# [REQUIRED TASK]
Please count the lines in the records below that contain the string "kern" and reply with that number alone.

■ ■ ■ ■ ■ ■ ■

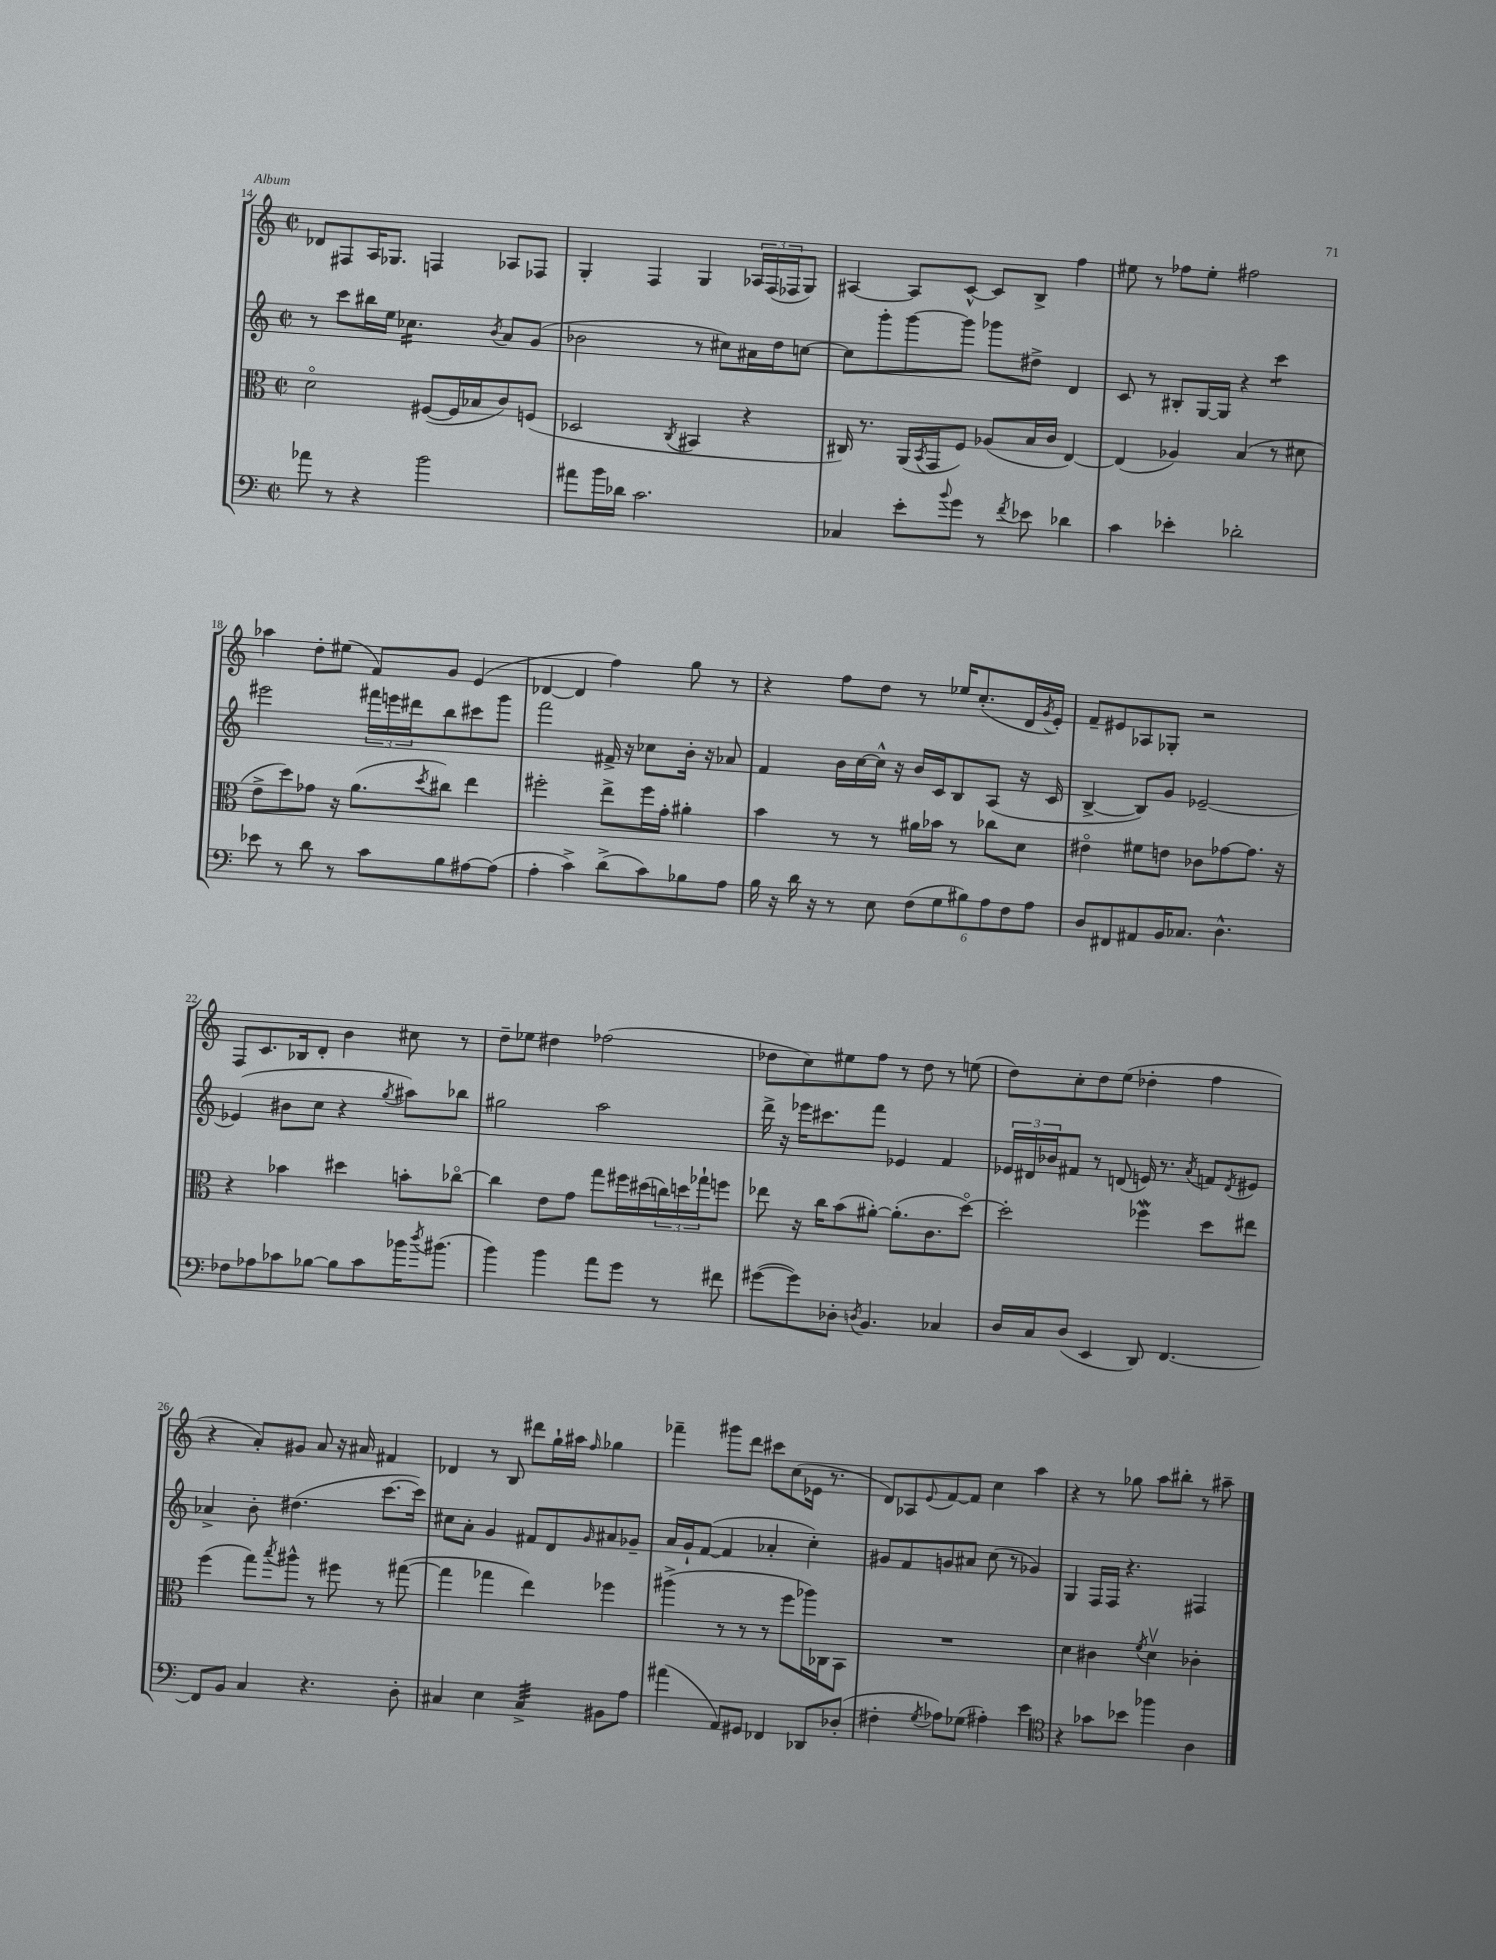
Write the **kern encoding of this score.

**kern	**kern	**kern	**kern
*staff4	*staff3	*staff2	*staff1
*clefF4	*clefC3	*clefG2	*clefG2
*k[]	*k[]	*k[]	*k[]
*M2/2	*M2/2	*M2/2	*M2/2
*met(c|)	*met(c|)	*met(c|)	*met(c|)
8a-	2do	8r	8d-
8r	.	8ccc	8F#
4r	.	16bb#	16A
.	.	16ee	8.G-
.	.	4.cc-	.
2b	([8F#	.	4F
.	16F#]	.	.
.	16B-	.	.
.	.	8qb	.
.	8c)	8a	8A-
.	(8F	(8g	8F-
=	=	=	=
8a#	2D-	2b-	4G'
16b	.	.	.
16d-	.	.	.
2.c	.	.	4F
.	8qC	.	.
.	4BB#	8r	4G
.	.	8cc#)	.
.	4r	16a#	24A-
.	.	.	(24F
.	.	16dd	.
.	.	.	24F-
.	.	[8cc	8G)
=	=	=	=
4C-	16C#)	8cc]	[4A#
.	8.r	.	.
.	.	8ggg'	.
8e'	(16AA	[8ggg	8A#]
.	8qBB	.	.
.	16GG	.	.
8qqb	.	.	.
8g	8F)	8ggg]	[8c^^
8r	(8A-	8ggg-	8c]
8qf	.	.	.
8e-	16B	8dd#^	8B^
.	16c	.	.
4d-	[4E)	4d	4ff
=	=	=	=
4c	(4E]	8c	8ee#
.	.	8r	8r
4e-'	4A-)	8B#'	8ff-
.	.	[16G	8ee#'
.	.	16G]	.
2d-'	(4B	4r	2ff#
.	8r	4ccc	.
.	8d#	.	.
=	=	=	=
8e-	8e^	2eee#	4aa-
8r	8dd)	.	.
8d	8g-	.	8dd'
8r	16r	.	(8ee#
.	(8.a	.	.
8c	.	24fff#	8f)
.	.	24eee	.
.	.	24ddd#	.
.	8qdd	.	.
8B	8cc#)	8bb	8g
[8A#	4ee	8ccc#	(4e
(8A#]	.	8ggg	.
=	=	=	=
4A'	2ff#'	2fff	[4d-
4c^)	.	.	4d-]
(8d^	8ee^	16f#^	4ff)
.	.	16r	.
8c)	16ff#	8cc-	.
.	16g'	.	.
8B-	4a#'	16b'	8gg
.	.	16r	.
8A	.	8a-	8r
=	=	=	=
16B	4b	4f	4r
16r	.	.	.
16d	.	.	.
16r	.	.	.
8r	8r	16b	8ff
.	.	[16cc	.
8E	8r	16cc^^]	8dd
.	.	16r	.
(12F	16a#	16b	8r
.	16b-	16c	.
12G	.	.	.
.	8r	8B	16ee-
12B#)	.	.	.
.	.	.	(8.cc'
12A	8cc-	(8A	.
12F	.	.	.
.	8d	16r	16d
12A	.	.	.
.	.	.	8qg
.	.	16c	16e')
=	=	=	=
8D	4e#o	[4B^	8f~
8FF#	.	.	8e#
8AA#	8f#	8B])	8A-
16BB	8e	8g	8G-'
8.C-	.	.	.
.	8c-	[2e-~	2r
4.D^^	[8g-	.	.
.	8.g-]	.	.
.	16r	.	.
=	=	=	=
8F-	4r	(4e-]	8F
8A-	.	.	8.c
8c-	4b-	8b#	.
.	.	.	16B-
[8B-	.	8cc	8d'
8B-]	4dd#	4r	4b
8c-	.	.	.
.	.	8qgg	.
16b-	8b'	8aa#)	8cc#
8qdd	.	.	.
(8.b#	.	.	.
.	[8cc-o	8bb-	8r
=	=	=	=
4b)	4cc-]	2gg#	8dd~
.	.	.	8ee-
4b	8e	.	4dd#
.	8g	.	.
8a	8gg	2aa	(2ff-
8g	16ff#	.	.
.	(16dd#	.	.
8r	24cc)	.	.
.	24dd	.	.
.	24gg-`	.	.
8f#	8ff	.	.
=	=	=	=
([8g#	8ee-	16ddd^	8dd-
.	.	16r	.
8g#])	16r	16eee-	8cc)
.	16cc	8.ccc#	.
8D-'	(8b	.	8ee#
8qD	.	.	.
4.BB	[8a#')	8fff	8ff
.	(8.a#']	4e-	8r
.	.	.	8dd-
.	8.c	.	.
4C-	.	4f	8r
.	[8ddo)	.	(8ee
=	=	=	=
16D	2dd']	24e-	8dd)
.	.	24d#	.
16C	.	.	.
.	.	24b-	.
(8D	.	8f#	8cc'
4EE	.	8r	8dd
.	.	(8d	(8ee
8DD)	4ff-	16e)	4dd-'
.	.	8.r	.
[4.FF	.	.	.
.	.	8qa	.
.	8dd	8f	4ff
.	.	8qd	.
.	8ee#	8e#	.
=	=	=	=
8FF]	(4ff	4a-^	4r
8BB	.	.	.
4C	8gg)	8b'	8a')
.	8qbb	.	.
.	8aa#^^	(4.dd#	8g#
4.r	8r	.	8a
.	8ff#	.	16r
.	.	.	16a#
.	8r	[8.ccc	4f#
8D'	([8gg#	.	.
.	.	16ccc])	.
=	=	=	=
4C#	4gg#]	8cc#	4d-
.	.	8a'	.
4E	4gg-	4g	8r
.	.	.	8B
4C#^	4ee)	8f#	8ddd#
.	.	8d	16gg`
.	.	.	16aa#
.	.	16qqg	16qqff
8BB#	4ff-	8a#	4gg-
8A	.	8g-~	.
=	=	=	=
(4a#	(4aa#^	16a	4fff-~
.	.	16g`	.
.	.	([8f	.
8AA)	8r	4f]	8ggg#
8GG#	8r	.	8ddd
4FF-	8r	4a-'	8ccc#
.	8ff	.	(8cc
8DD-	16aa-)	4cc')	16e-
.	16C-	.	8.r
(8D-'	8BB	.	.
=	=	=	=
4F#'	1r	8g#	8d)
.	.	8f	8A-
8qG	.	.	8qqe
8A-)	.	8g	[8f
(8G-	.	8a#	8f]
4A#')	.	(8cc	4cc
.	.	8r	.
4e	.	4g-)	4aa
=	=	=	=
*clefC4	*	*	*
4r	4d	4G	4r
8g-	4c#	16F	8r
.	.	16F	.
8b-	.	4.r	8gg-
.	8qf	.	.
4ff-	4dv	.	8aa
.	.	.	8bb#'
4A	4c-'	4F#	8r
.	.	.	8aa#~
==	==	==	==
*-	*-	*-	*-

■ ■ ■ ■ ■ ■ ■

# [WORKED SOLUTION]
2